PROBLEM STATEMENT
Transcribe the stretch of entries below from the line with "- removed: guzik [fioletowy]" through the line with "- recoloured: szklanka", exactly and with both ends included; leave out all other lines.

SUPPLIED ENTRIES
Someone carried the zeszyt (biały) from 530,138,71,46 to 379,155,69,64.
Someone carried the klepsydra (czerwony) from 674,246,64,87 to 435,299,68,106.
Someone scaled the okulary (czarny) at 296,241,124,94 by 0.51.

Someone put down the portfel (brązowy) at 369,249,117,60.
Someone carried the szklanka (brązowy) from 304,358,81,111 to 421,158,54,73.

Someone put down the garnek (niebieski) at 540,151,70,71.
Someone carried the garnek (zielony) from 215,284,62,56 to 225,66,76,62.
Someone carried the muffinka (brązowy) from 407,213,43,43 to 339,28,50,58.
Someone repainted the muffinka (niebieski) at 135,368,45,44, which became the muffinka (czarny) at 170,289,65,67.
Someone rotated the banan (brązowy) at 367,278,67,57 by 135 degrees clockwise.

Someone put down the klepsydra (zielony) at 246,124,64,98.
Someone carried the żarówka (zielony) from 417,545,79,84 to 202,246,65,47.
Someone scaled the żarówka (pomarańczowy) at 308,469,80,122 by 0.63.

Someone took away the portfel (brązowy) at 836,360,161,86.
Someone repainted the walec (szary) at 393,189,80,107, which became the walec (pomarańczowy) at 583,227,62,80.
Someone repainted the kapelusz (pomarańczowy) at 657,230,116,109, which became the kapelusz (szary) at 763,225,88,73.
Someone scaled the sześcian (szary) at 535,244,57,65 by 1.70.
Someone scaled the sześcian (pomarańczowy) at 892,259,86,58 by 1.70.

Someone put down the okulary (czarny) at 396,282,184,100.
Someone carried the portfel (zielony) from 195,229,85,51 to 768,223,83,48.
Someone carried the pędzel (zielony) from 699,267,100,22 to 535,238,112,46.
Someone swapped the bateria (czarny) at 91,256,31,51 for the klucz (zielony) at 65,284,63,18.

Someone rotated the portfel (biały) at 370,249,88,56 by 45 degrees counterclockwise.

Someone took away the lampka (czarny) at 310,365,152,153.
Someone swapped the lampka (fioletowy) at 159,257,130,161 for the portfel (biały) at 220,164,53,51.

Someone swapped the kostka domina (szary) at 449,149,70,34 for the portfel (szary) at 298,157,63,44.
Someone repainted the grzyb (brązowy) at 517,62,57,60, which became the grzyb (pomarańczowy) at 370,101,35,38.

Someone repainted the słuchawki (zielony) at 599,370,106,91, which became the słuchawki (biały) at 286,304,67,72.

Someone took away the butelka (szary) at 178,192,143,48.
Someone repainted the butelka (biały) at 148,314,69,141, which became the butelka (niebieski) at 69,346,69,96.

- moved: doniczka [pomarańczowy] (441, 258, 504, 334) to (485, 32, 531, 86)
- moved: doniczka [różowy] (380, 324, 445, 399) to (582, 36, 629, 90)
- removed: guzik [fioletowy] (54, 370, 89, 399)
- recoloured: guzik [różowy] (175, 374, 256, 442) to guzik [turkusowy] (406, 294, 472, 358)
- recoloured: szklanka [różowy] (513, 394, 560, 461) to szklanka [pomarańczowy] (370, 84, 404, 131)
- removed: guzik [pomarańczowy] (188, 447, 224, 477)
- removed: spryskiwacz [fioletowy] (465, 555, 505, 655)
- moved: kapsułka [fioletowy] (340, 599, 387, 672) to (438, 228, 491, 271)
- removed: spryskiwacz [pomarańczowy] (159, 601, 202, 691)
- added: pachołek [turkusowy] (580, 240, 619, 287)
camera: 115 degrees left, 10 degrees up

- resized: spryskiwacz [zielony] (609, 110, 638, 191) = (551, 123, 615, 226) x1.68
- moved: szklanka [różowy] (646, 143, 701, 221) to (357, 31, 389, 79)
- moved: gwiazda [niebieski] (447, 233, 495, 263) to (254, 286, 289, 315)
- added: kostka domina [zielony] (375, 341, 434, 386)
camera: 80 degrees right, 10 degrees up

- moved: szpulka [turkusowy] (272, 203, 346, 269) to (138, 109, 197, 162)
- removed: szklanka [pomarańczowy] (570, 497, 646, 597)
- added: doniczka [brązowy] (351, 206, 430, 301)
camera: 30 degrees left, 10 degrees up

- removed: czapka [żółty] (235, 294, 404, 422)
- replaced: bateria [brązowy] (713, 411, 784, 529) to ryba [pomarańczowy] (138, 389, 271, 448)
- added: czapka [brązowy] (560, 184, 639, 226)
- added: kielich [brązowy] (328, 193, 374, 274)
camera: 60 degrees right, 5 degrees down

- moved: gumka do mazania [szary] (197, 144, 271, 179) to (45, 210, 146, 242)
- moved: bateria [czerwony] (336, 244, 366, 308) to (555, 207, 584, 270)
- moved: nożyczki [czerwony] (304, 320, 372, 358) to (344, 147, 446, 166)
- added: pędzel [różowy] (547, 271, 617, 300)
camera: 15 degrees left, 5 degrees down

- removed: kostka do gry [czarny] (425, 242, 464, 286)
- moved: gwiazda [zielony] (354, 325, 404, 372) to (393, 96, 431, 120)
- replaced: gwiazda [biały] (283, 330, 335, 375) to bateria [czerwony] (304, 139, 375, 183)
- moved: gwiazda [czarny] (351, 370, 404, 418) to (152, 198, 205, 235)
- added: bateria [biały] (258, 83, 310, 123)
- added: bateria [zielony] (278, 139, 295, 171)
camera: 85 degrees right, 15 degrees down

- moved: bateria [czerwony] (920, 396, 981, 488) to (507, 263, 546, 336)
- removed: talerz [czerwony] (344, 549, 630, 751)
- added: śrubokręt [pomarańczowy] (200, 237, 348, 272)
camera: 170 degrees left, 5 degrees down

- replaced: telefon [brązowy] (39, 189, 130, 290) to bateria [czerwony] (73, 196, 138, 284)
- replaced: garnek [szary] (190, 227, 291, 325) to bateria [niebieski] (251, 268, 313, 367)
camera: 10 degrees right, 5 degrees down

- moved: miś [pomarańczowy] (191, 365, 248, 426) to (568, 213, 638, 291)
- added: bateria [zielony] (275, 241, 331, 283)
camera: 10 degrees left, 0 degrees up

YOUR RESPONSE
- removed: guzik [fioletowy] (54, 370, 89, 399)
- recoloured: guzik [różowy] (175, 374, 256, 442) to guzik [turkusowy] (406, 294, 472, 358)
- recoloured: szklanka [różowy] (513, 394, 560, 461) to szklanka [pomarańczowy] (370, 84, 404, 131)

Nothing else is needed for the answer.